━━ Record excerpts
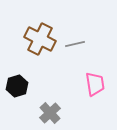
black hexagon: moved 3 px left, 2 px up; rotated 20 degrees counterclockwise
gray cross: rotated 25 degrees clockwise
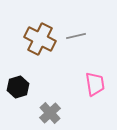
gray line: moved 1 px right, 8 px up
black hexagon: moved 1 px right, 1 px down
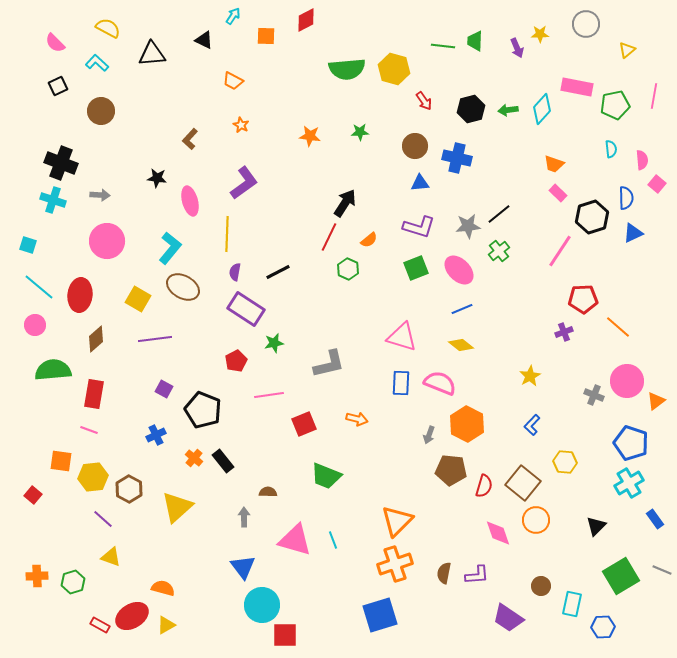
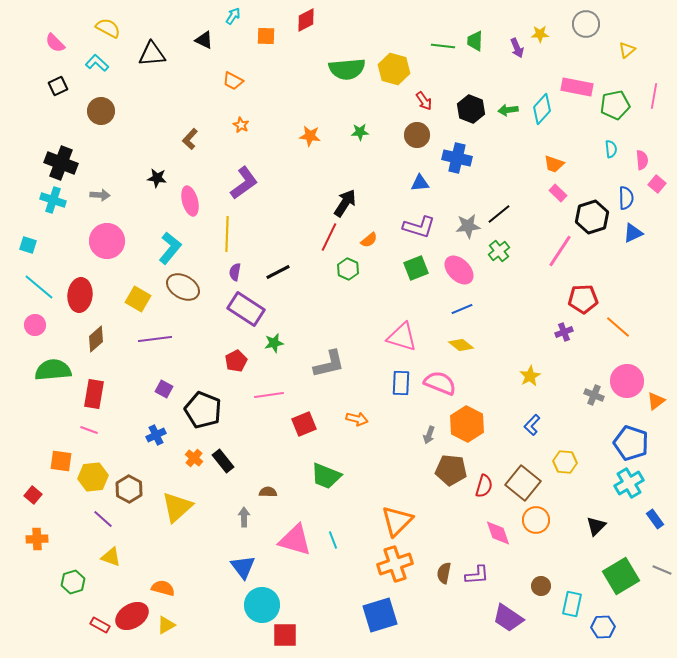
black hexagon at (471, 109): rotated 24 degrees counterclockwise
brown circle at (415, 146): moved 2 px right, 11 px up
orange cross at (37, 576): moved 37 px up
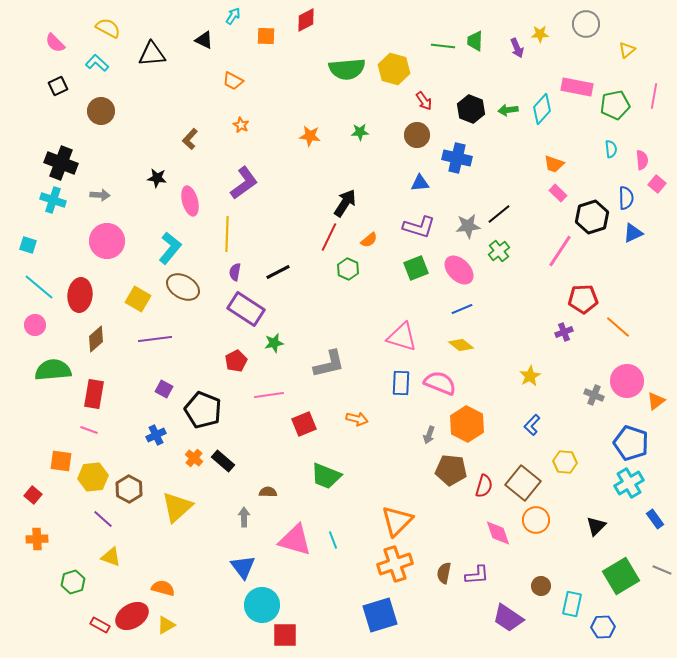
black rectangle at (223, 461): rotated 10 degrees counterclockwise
━━━━
Exercise prompt :: Copy out every line of text in the records above without changing a character, and leave out the pictures.

Result for this exercise ::
black hexagon: moved 3 px left, 2 px up; rotated 20 degrees counterclockwise
gray cross: rotated 25 degrees clockwise
gray line: moved 1 px right, 8 px up
black hexagon: moved 1 px right, 1 px down
black hexagon at (471, 109): rotated 24 degrees counterclockwise
brown circle at (415, 146): moved 2 px right, 11 px up
orange cross at (37, 576): moved 37 px up
black rectangle at (223, 461): rotated 10 degrees counterclockwise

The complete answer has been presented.